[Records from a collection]
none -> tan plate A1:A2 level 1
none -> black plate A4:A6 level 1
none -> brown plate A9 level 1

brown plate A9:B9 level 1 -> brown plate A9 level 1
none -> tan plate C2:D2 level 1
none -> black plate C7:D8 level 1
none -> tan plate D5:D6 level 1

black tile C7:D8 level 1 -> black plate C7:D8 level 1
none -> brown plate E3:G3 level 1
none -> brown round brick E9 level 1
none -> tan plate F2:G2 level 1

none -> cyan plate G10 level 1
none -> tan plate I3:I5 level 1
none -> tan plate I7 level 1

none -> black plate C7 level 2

EXERCISE:
Write each entry out again. Do not change a word.

ANSWER TO THIS TASK:
none -> tan plate A1:A2 level 1
none -> black plate A4:A6 level 1
none -> brown plate A9 level 1

brown plate A9:B9 level 1 -> brown plate A9 level 1
none -> tan plate C2:D2 level 1
none -> black plate C7:D8 level 1
none -> tan plate D5:D6 level 1

black tile C7:D8 level 1 -> black plate C7:D8 level 1
none -> brown plate E3:G3 level 1
none -> brown round brick E9 level 1
none -> tan plate F2:G2 level 1

none -> cyan plate G10 level 1
none -> tan plate I3:I5 level 1
none -> tan plate I7 level 1

none -> black plate C7 level 2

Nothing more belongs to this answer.